**Problem requirements:** Gather all lines in the data that hold the string "white".

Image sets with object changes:

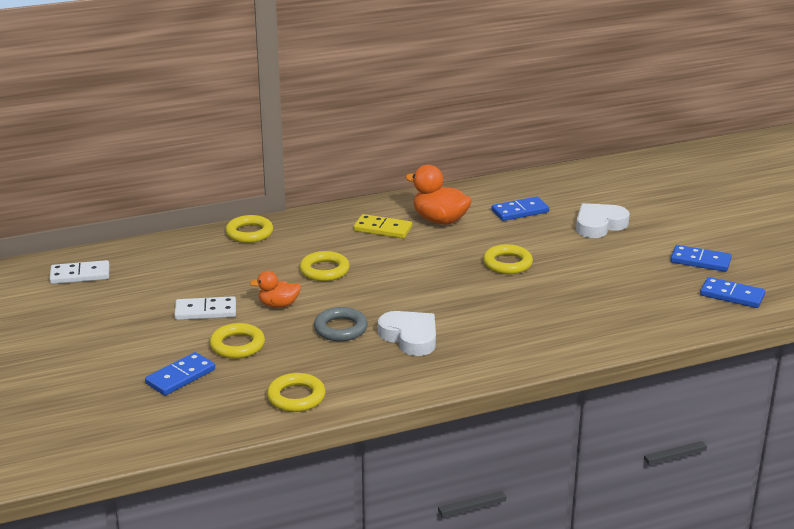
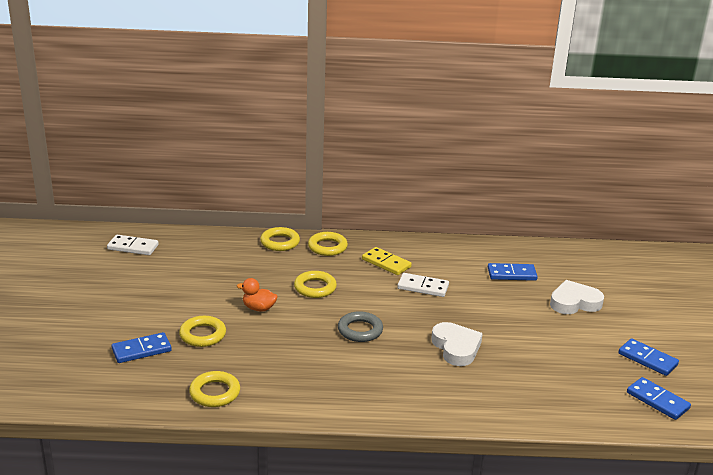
camera: 20 degrees right, 0 degrees up
(205, 311) = (200, 299): white domino -> white domino (423, 287)
(340, 329) = (292, 342): grey ring -> grey ring (360, 330)
(410, 337) = (342, 364): white heart -> white heart (456, 347)
(439, 220) = (438, 266): orange duck -> none
(507, 263) = (469, 318): yellow ring -> yellow ring (327, 247)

**Response:**
(205, 311) = (200, 299): white domino -> white domino (423, 287)
(410, 337) = (342, 364): white heart -> white heart (456, 347)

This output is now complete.